#### WORK ITEM:
An exact copy of the data is required; the images should not appear in it.

#### STORED DATA:
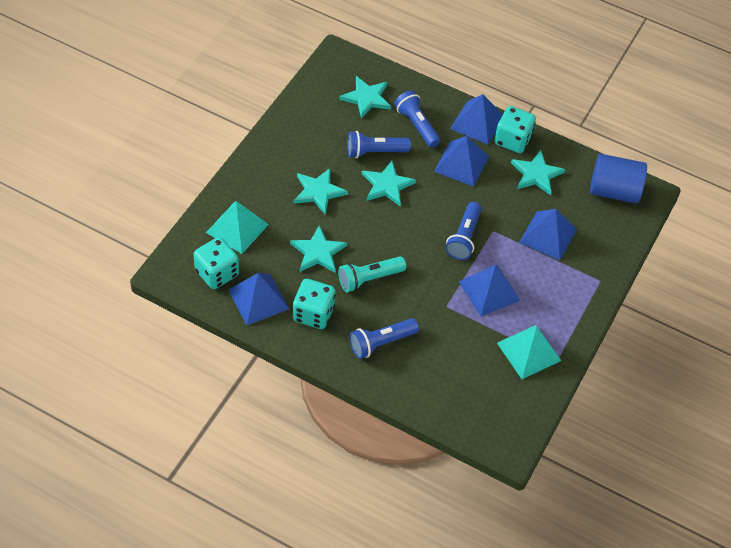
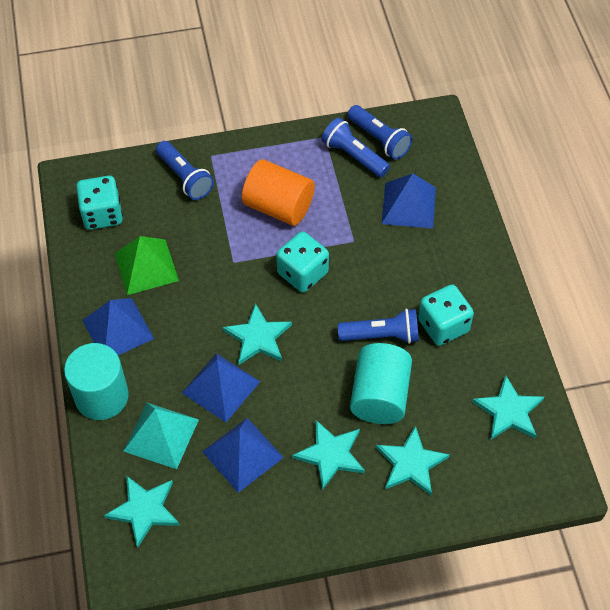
blue cylinder: 1 -> 0
blue pyramid: 5 -> 4
green pyramid: 0 -> 1
orange cylinder: 0 -> 1
turquoise cylinder: 0 -> 2
turquoise flashlight: 1 -> 0
turquoise pyramid: 2 -> 1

#### RESULT FOR THIS TASK:
blue cylinder: 1 -> 0
blue pyramid: 5 -> 4
green pyramid: 0 -> 1
orange cylinder: 0 -> 1
turquoise cylinder: 0 -> 2
turquoise flashlight: 1 -> 0
turquoise pyramid: 2 -> 1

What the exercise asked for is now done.